Requisitos da tarefa: Copie todas as entradas a seguir sem alterar nenhuma linha.

Dados coletados
※
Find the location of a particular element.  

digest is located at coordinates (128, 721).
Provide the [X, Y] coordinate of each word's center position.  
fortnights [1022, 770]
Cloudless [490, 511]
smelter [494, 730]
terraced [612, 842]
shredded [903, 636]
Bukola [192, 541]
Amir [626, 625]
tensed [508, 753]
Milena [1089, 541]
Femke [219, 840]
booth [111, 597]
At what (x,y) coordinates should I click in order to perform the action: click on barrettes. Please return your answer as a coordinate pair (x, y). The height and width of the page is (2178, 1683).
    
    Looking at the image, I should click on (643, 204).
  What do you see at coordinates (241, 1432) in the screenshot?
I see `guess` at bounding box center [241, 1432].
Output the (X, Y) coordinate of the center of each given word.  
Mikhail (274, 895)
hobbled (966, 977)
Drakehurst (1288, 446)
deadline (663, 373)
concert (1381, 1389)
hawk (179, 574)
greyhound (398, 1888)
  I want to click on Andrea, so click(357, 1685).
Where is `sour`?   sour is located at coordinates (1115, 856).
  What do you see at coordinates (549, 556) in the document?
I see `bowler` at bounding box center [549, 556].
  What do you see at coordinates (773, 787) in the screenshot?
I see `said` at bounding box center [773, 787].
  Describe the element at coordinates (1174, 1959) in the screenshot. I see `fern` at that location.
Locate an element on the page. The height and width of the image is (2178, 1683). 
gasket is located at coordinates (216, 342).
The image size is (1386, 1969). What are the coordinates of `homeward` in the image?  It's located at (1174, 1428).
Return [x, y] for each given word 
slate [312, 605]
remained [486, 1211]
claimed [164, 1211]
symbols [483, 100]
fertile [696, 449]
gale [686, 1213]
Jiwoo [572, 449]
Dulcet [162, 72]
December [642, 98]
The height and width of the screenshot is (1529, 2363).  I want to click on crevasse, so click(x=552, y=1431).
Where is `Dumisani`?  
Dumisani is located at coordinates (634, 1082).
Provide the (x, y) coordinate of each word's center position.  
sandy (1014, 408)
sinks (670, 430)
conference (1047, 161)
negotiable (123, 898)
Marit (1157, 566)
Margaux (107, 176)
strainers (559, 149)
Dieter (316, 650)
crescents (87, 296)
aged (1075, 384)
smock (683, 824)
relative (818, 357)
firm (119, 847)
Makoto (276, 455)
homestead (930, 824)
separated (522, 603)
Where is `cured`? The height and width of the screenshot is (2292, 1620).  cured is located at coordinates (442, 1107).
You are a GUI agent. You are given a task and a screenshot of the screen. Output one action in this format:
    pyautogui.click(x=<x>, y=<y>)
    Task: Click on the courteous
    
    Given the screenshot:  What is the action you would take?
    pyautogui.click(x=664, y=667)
※
Resposta da tarefa:
Find the location of a particular element.  

digest is located at coordinates (128, 721).
Provide the [X, Y] coordinate of each word's center position.  
fortnights [1022, 770]
Cloudless [490, 511]
smelter [494, 730]
terraced [612, 842]
shredded [903, 636]
Bukola [192, 541]
Amir [626, 625]
tensed [508, 753]
Milena [1089, 541]
Femke [219, 840]
booth [111, 597]
At what (x,y) coordinates should I click in order to perform the action: click on barrettes. Please return your answer as a coordinate pair (x, y). The height and width of the page is (2178, 1683).
    
    Looking at the image, I should click on (643, 204).
  What do you see at coordinates (241, 1432) in the screenshot?
I see `guess` at bounding box center [241, 1432].
Output the (X, Y) coordinate of the center of each given word.  
Mikhail (274, 895)
hobbled (966, 977)
Drakehurst (1288, 446)
deadline (663, 373)
concert (1381, 1389)
hawk (179, 574)
greyhound (398, 1888)
  I want to click on Andrea, so click(357, 1685).
Where is `sour`?   sour is located at coordinates (1115, 856).
  What do you see at coordinates (549, 556) in the document?
I see `bowler` at bounding box center [549, 556].
  What do you see at coordinates (773, 787) in the screenshot?
I see `said` at bounding box center [773, 787].
  Describe the element at coordinates (1174, 1959) in the screenshot. I see `fern` at that location.
Locate an element on the page. The height and width of the image is (2178, 1683). 
gasket is located at coordinates (216, 342).
The image size is (1386, 1969). What are the coordinates of `homeward` in the image?  It's located at (1174, 1428).
Return [x, y] for each given word 
slate [312, 605]
remained [486, 1211]
claimed [164, 1211]
symbols [483, 100]
fertile [696, 449]
gale [686, 1213]
Jiwoo [572, 449]
Dulcet [162, 72]
December [642, 98]
The height and width of the screenshot is (1529, 2363).  I want to click on crevasse, so click(x=552, y=1431).
Where is `Dumisani`?  
Dumisani is located at coordinates (634, 1082).
Provide the (x, y) coordinate of each word's center position.  
sandy (1014, 408)
sinks (670, 430)
conference (1047, 161)
negotiable (123, 898)
Marit (1157, 566)
Margaux (107, 176)
strainers (559, 149)
Dieter (316, 650)
crescents (87, 296)
aged (1075, 384)
smock (683, 824)
relative (818, 357)
firm (119, 847)
Makoto (276, 455)
homestead (930, 824)
separated (522, 603)
Where is `cured`? The height and width of the screenshot is (2292, 1620).  cured is located at coordinates (442, 1107).
You are a GUI agent. You are given a task and a screenshot of the screen. Output one action in this format:
    pyautogui.click(x=<x>, y=<y>)
    Task: Click on the courteous
    
    Given the screenshot:  What is the action you would take?
    pyautogui.click(x=664, y=667)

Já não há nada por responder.